◆ Dataset records ◆
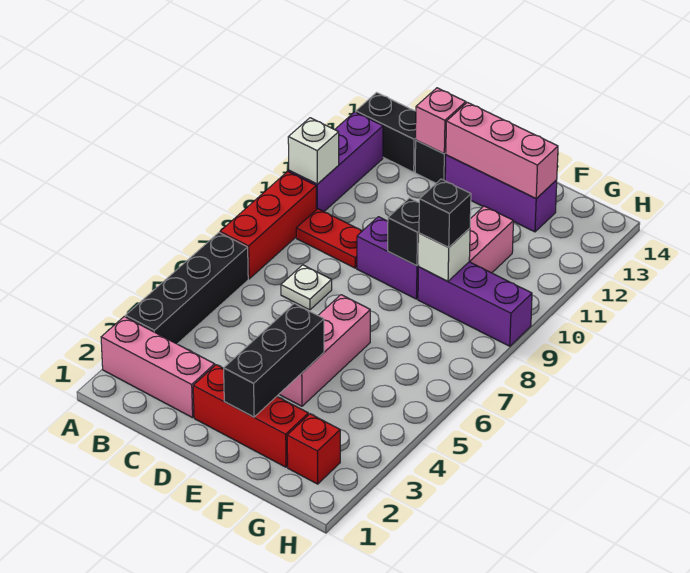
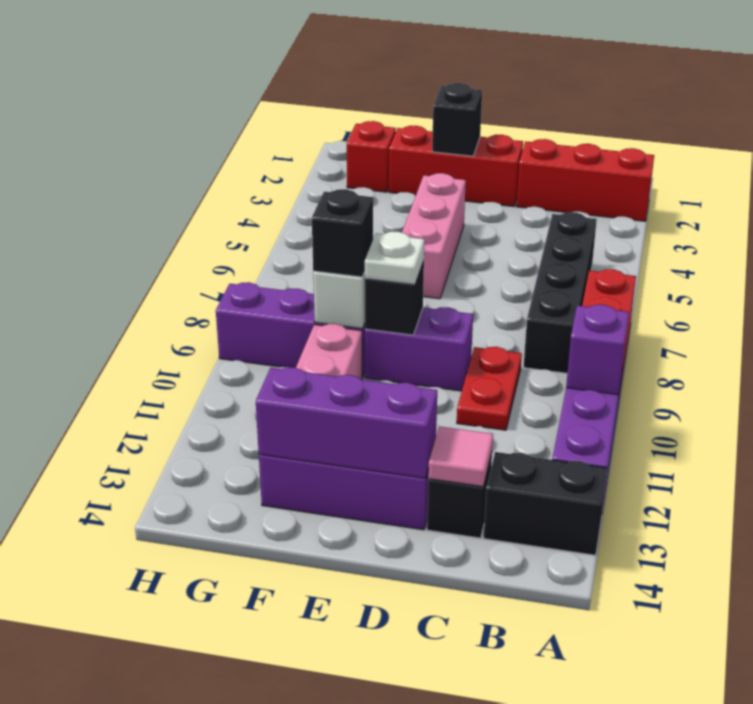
pink brick A2:C2 level 1 -> red brick A2:C2 level 1
black brick A3:A6 level 1 -> black brick B5:B8 level 1
white brick A10 level 2 -> purple brick A10 level 2
red plate B9:C9 level 1 -> red plate C9:C10 level 1
white plate C7 level 1 -> white plate E9 level 3
pink brick C13 level 2 -> pink tile C13 level 2
pink brick D13:F13 level 2 -> purple brick D13:F13 level 2
black brick E2:E4 level 2 -> black brick E2 level 2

◆ What is being asked ◆
Include both ends. Return the line holding "red plate B9:C9" and all lines after it in the records above, exactly as written.

◆ Answer below ◆
red plate B9:C9 level 1 -> red plate C9:C10 level 1
white plate C7 level 1 -> white plate E9 level 3
pink brick C13 level 2 -> pink tile C13 level 2
pink brick D13:F13 level 2 -> purple brick D13:F13 level 2
black brick E2:E4 level 2 -> black brick E2 level 2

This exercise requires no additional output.